### Problem details
Would you set down the data that follows, word for word, without any pictures?

### Data block
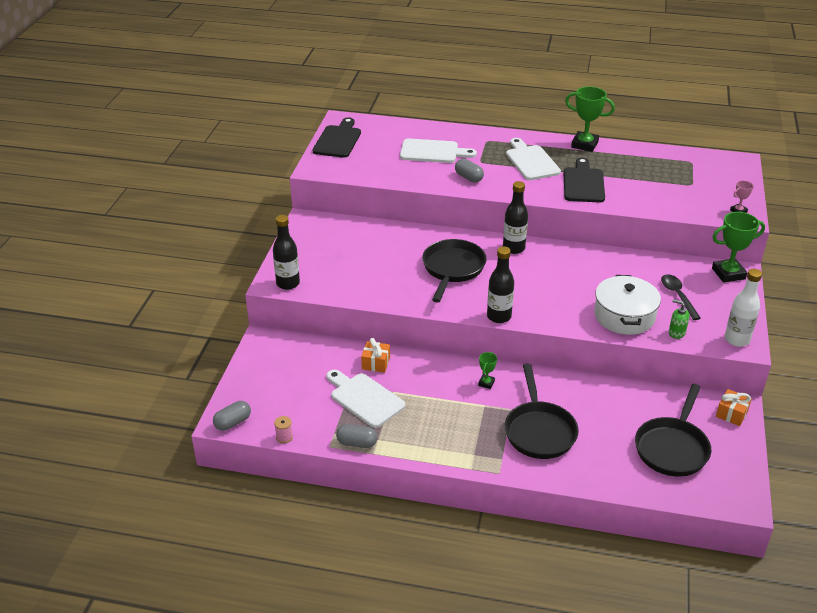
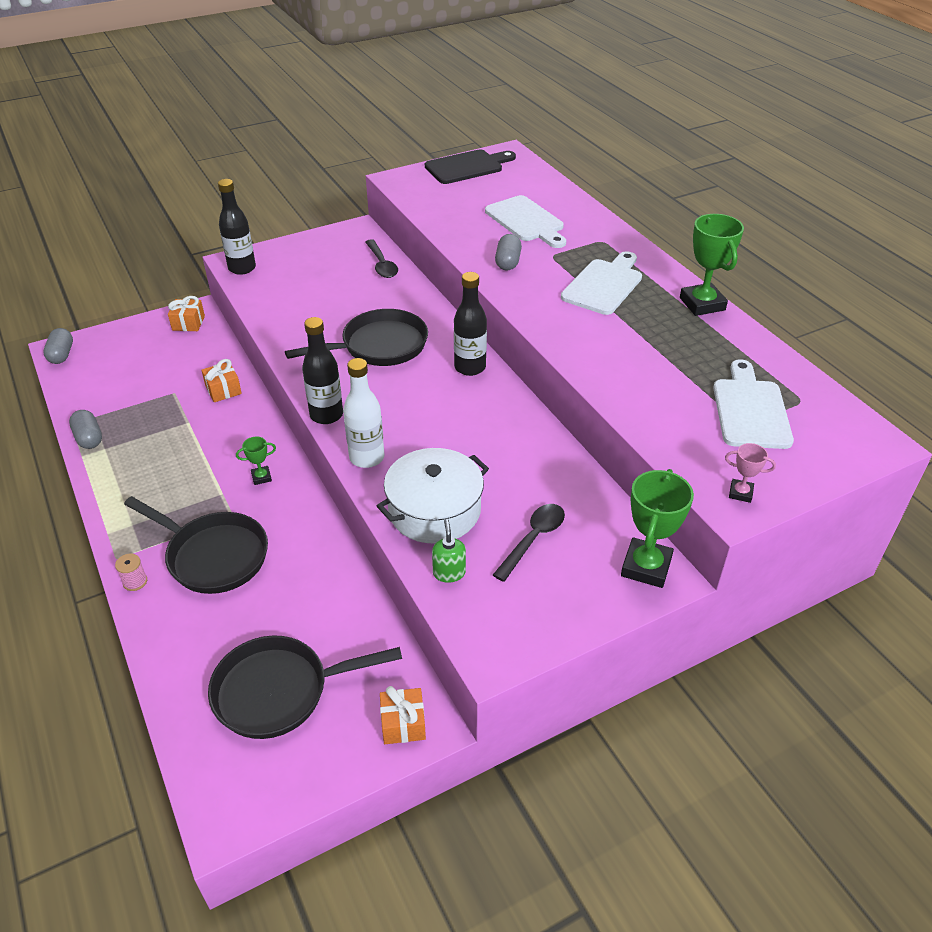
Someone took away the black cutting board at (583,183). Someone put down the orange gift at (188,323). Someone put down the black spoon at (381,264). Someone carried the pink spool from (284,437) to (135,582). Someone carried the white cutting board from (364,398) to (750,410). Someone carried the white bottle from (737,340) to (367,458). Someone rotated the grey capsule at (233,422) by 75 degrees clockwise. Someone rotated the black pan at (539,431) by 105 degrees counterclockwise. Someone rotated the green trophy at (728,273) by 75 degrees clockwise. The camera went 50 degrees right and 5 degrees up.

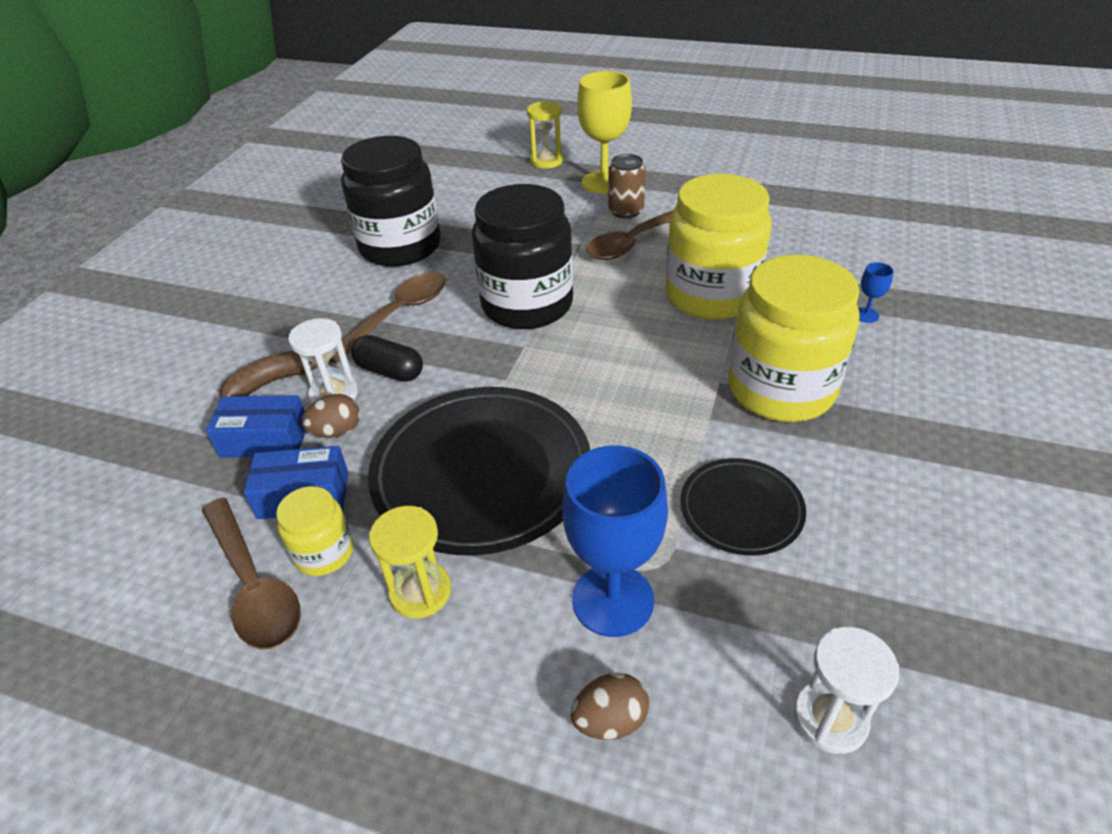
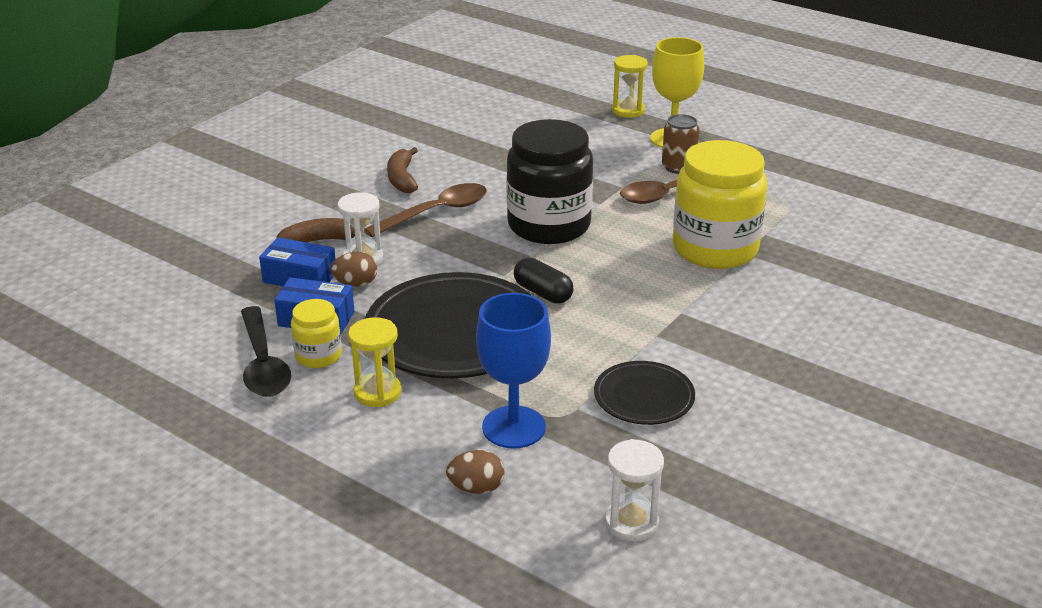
Someone took away the black jar at (400,247). Someone took away the yellow jar at (781,389). Someone took away the blue goblet at (866,315). Someone put down the brown banana at (402,179). Someone carried the black capsule from (390,371) to (543,293). Someone repainted the brown spoon at (254,585), which became the black spoon at (263,363). The camera went 15 degrees right and 10 degrees down.

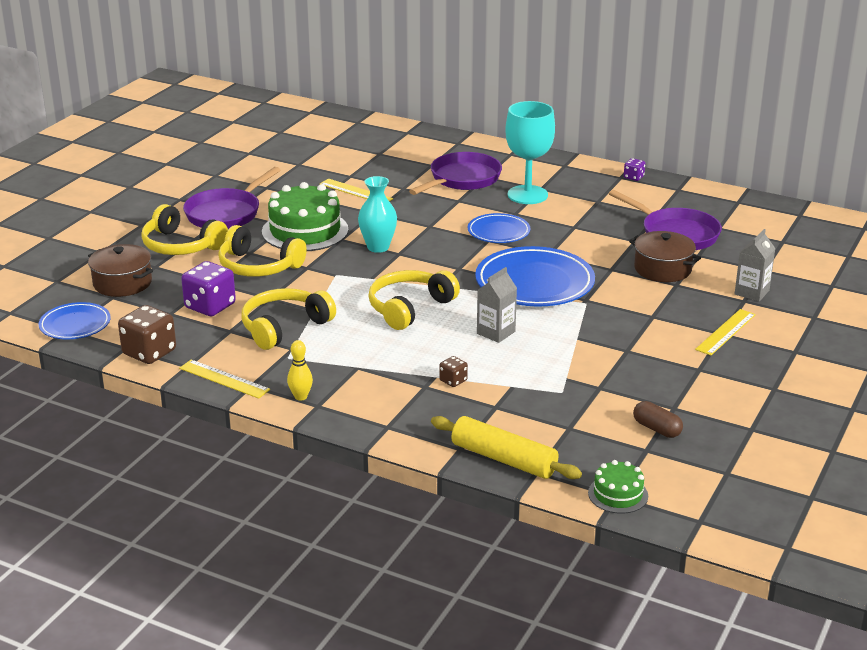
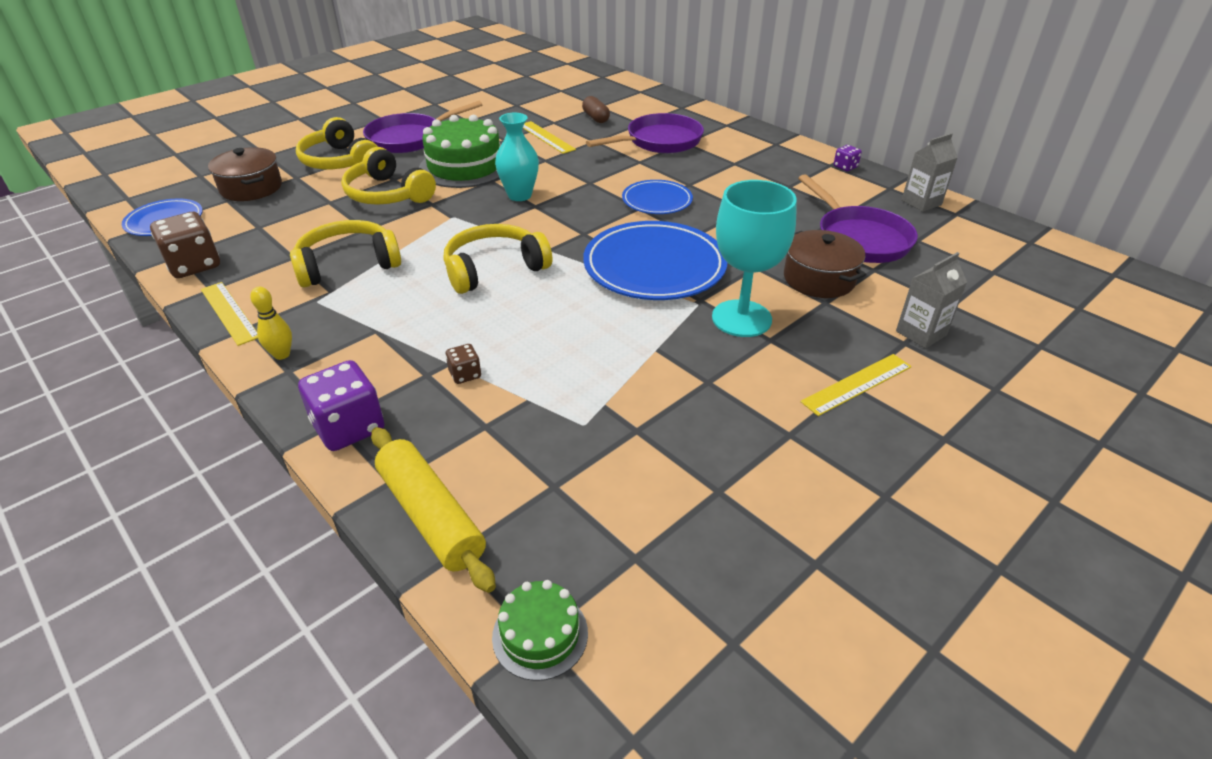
Someone carried the purple dice from (210,306) to (349,427). Someone carried the grey carton from (496,332) to (921,202). Someone carried the turquoise goblet from (527,195) to (741,318). Someone carried the brown capsule from (657,429) to (596,118). The camera went 20 degrees right and 10 degrees up.

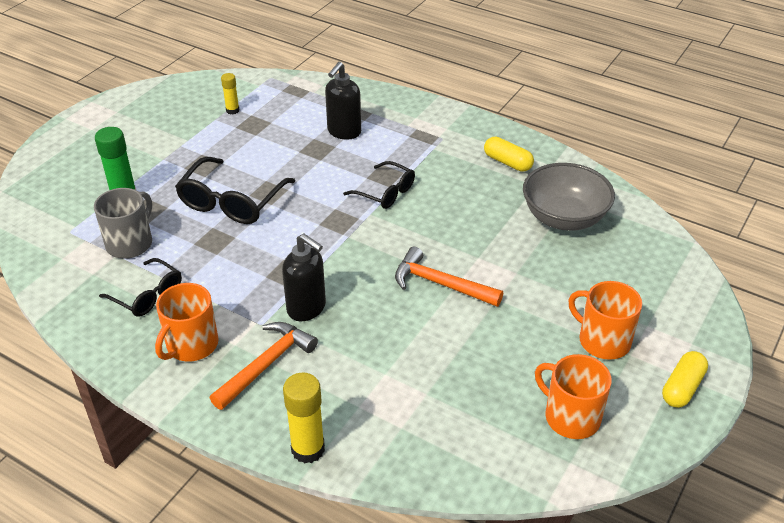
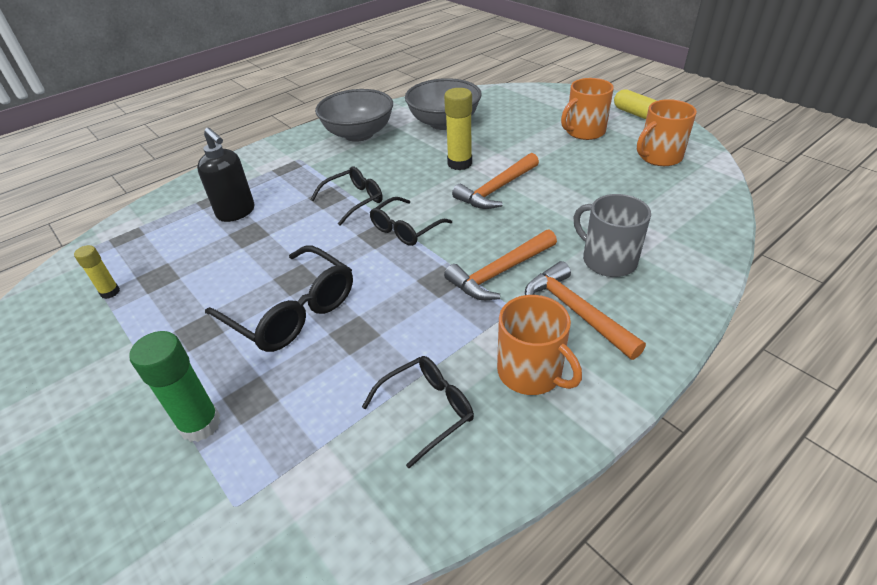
Someone put down the black glasses at (406,229). Someone carried the grey mug from (130,243) to (608,260). Someone carried the yellow glue stick from (308,449) to (459,163). Someone swapped the black soap dispenser at (307,308) for the orange hammer at (500,272). Someone swapped the yellow capsule at (507,162) for the grey bowl at (358,134). The camera went 70 degrees left and 0 degrees up.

### Response
Someone took away the black cutting board at (583,183). Someone put down the orange gift at (188,323). Someone put down the black spoon at (381,264). Someone carried the pink spool from (284,437) to (135,582). Someone carried the white cutting board from (364,398) to (750,410). Someone carried the white bottle from (737,340) to (367,458). Someone rotated the grey capsule at (233,422) by 75 degrees clockwise. Someone rotated the black pan at (539,431) by 105 degrees counterclockwise. Someone rotated the green trophy at (728,273) by 75 degrees clockwise. The camera went 50 degrees right and 5 degrees up.

Someone took away the black jar at (400,247). Someone took away the yellow jar at (781,389). Someone took away the blue goblet at (866,315). Someone put down the brown banana at (402,179). Someone carried the black capsule from (390,371) to (543,293). Someone repainted the brown spoon at (254,585), which became the black spoon at (263,363). The camera went 15 degrees right and 10 degrees down.

Someone carried the purple dice from (210,306) to (349,427). Someone carried the grey carton from (496,332) to (921,202). Someone carried the turquoise goblet from (527,195) to (741,318). Someone carried the brown capsule from (657,429) to (596,118). The camera went 20 degrees right and 10 degrees up.

Someone put down the black glasses at (406,229). Someone carried the grey mug from (130,243) to (608,260). Someone carried the yellow glue stick from (308,449) to (459,163). Someone swapped the black soap dispenser at (307,308) for the orange hammer at (500,272). Someone swapped the yellow capsule at (507,162) for the grey bowl at (358,134). The camera went 70 degrees left and 0 degrees up.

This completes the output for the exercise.